ACTION ITEM: Each record that follows should be duplicated exactly, except for its pictures.

DATA FOR THE TASK:

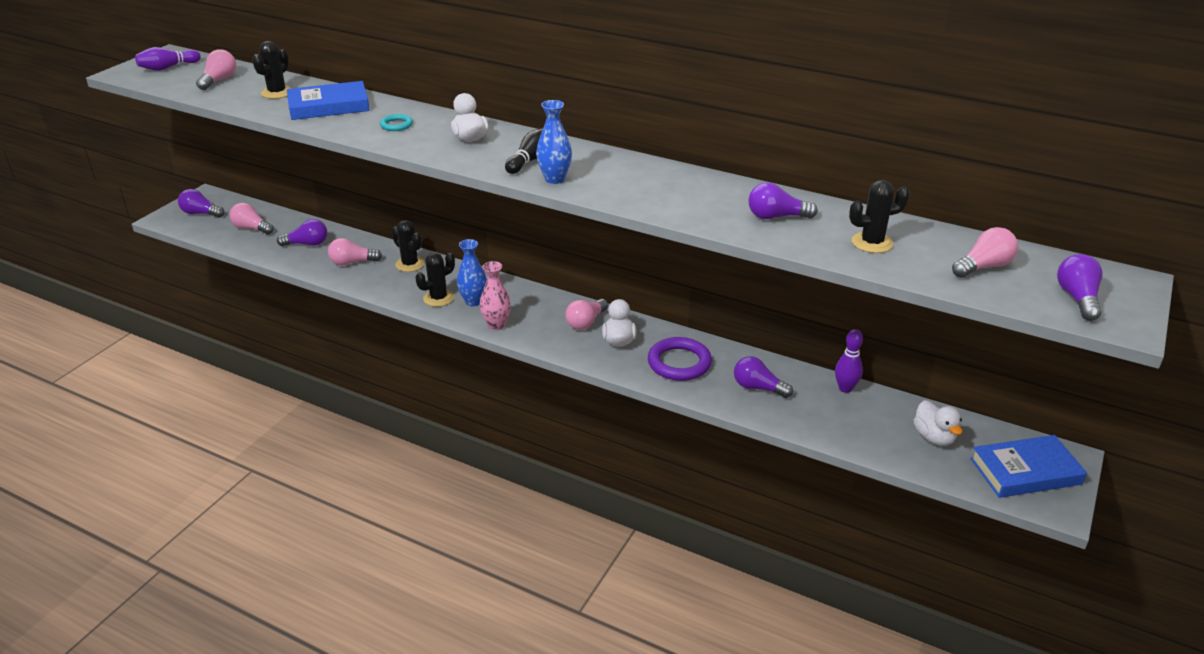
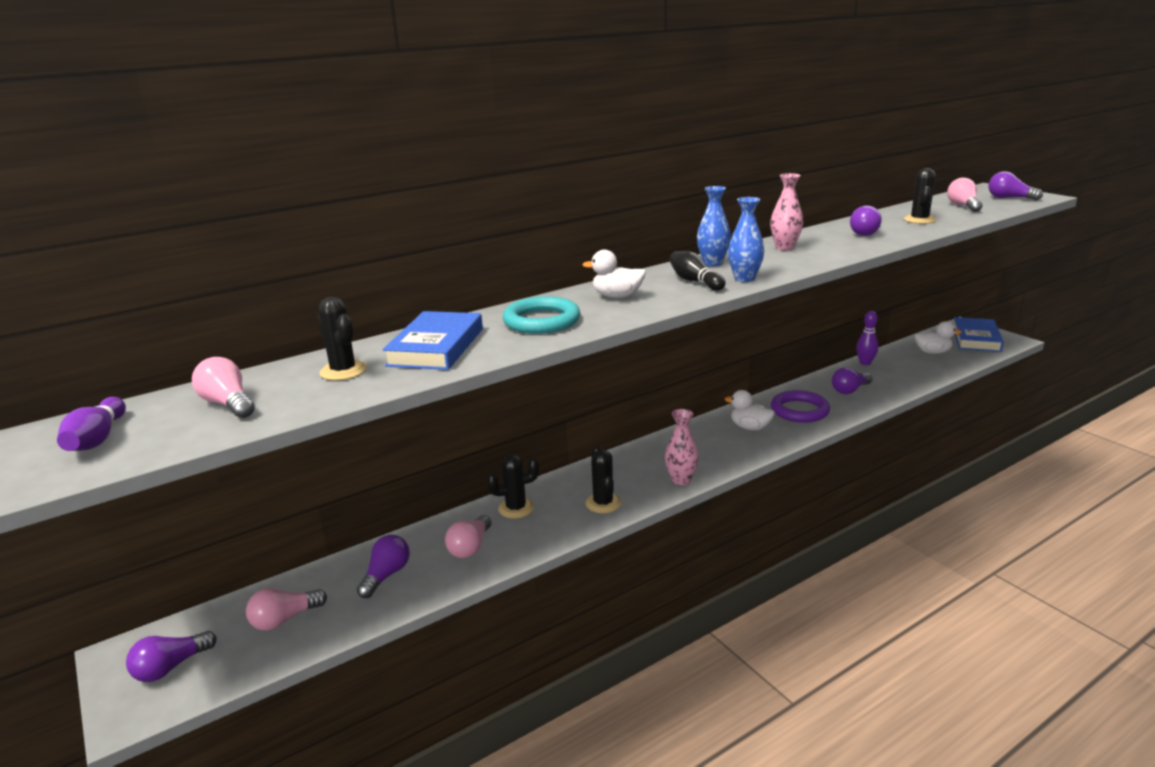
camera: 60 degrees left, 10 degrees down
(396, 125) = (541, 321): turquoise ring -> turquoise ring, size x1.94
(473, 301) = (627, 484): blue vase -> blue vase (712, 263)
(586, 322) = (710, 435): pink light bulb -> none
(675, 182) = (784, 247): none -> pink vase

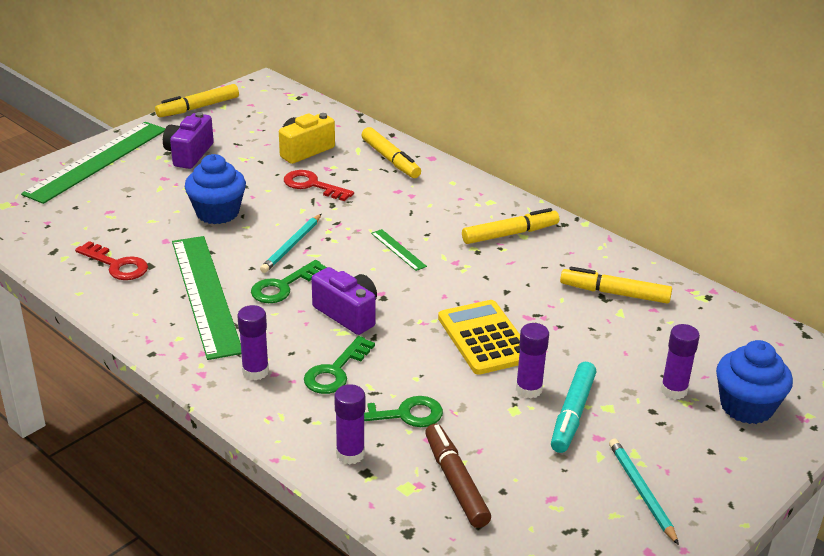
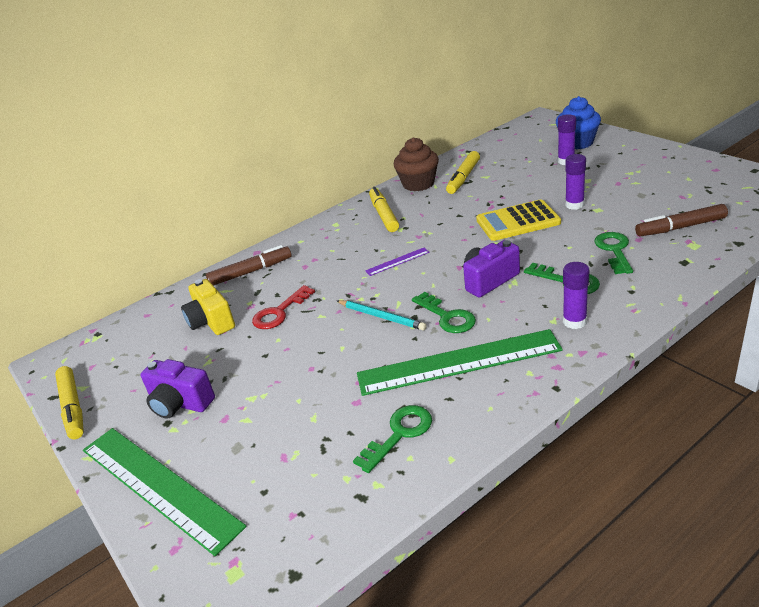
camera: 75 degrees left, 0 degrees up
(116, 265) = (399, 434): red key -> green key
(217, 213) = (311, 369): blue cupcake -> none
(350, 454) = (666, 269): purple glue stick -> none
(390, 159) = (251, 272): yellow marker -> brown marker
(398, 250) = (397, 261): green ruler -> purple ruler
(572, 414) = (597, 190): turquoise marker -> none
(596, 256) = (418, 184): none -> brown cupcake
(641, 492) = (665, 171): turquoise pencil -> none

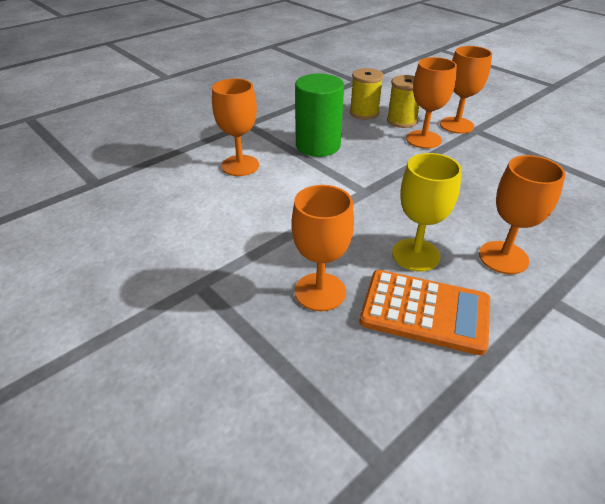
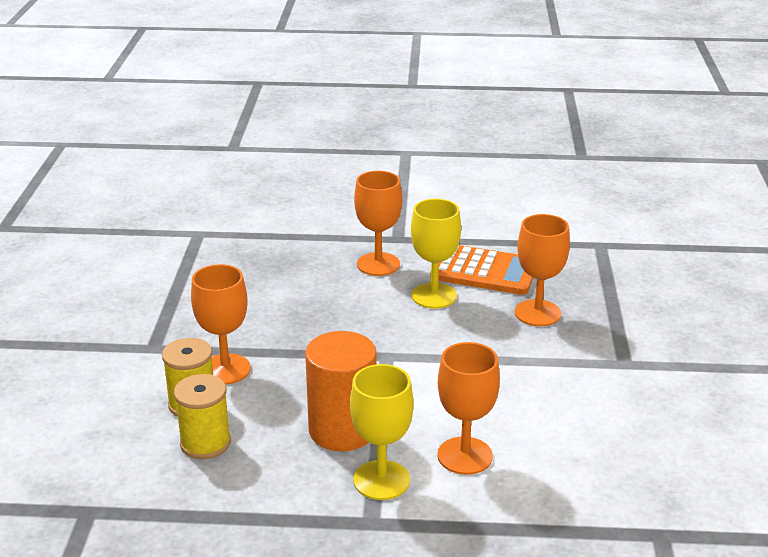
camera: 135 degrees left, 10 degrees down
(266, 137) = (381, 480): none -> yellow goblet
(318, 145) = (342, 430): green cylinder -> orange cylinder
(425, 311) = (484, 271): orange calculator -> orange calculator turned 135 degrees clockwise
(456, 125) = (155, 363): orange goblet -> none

TASK SOLUTION:
camera: 60 degrees left, 10 degrees down
(396, 125) = (541, 321): turquoise ring -> turquoise ring, size x1.94
(473, 301) = (627, 484): blue vase -> blue vase (712, 263)
(586, 322) = (710, 435): pink light bulb -> none
(675, 182) = (784, 247): none -> pink vase

camera: 75 degrees left, 0 degrees up
(116, 265) = (399, 434): red key -> green key
(217, 213) = (311, 369): blue cupcake -> none
(350, 454) = (666, 269): purple glue stick -> none
(390, 159) = (251, 272): yellow marker -> brown marker
(398, 250) = (397, 261): green ruler -> purple ruler
(572, 414) = (597, 190): turquoise marker -> none
(596, 256) = (418, 184): none -> brown cupcake
(641, 492) = (665, 171): turquoise pencil -> none

camera: 135 degrees left, 10 degrees down
(266, 137) = (381, 480): none -> yellow goblet
(318, 145) = (342, 430): green cylinder -> orange cylinder
(425, 311) = (484, 271): orange calculator -> orange calculator turned 135 degrees clockwise
(456, 125) = (155, 363): orange goblet -> none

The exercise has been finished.